▶ Required work
Every line of the data, first to last, must be written out unchanged.

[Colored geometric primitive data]
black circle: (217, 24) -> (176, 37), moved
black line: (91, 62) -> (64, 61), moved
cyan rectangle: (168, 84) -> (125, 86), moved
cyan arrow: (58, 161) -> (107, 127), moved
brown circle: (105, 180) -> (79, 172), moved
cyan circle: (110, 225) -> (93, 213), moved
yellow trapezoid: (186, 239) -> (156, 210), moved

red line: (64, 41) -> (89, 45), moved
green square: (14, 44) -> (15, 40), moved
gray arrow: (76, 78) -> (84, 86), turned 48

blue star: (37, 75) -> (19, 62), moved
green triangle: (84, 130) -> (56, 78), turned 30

▶ Response box
black circle: (217, 24) -> (176, 37), moved
black line: (91, 62) -> (64, 61), moved
cyan rectangle: (168, 84) -> (125, 86), moved
cyan arrow: (58, 161) -> (107, 127), moved
brown circle: (105, 180) -> (79, 172), moved
cyan circle: (110, 225) -> (93, 213), moved
yellow trapezoid: (186, 239) -> (156, 210), moved

red line: (64, 41) -> (89, 45), moved
green square: (14, 44) -> (15, 40), moved
gray arrow: (76, 78) -> (84, 86), turned 48

blue star: (37, 75) -> (19, 62), moved
green triangle: (84, 130) -> (56, 78), turned 30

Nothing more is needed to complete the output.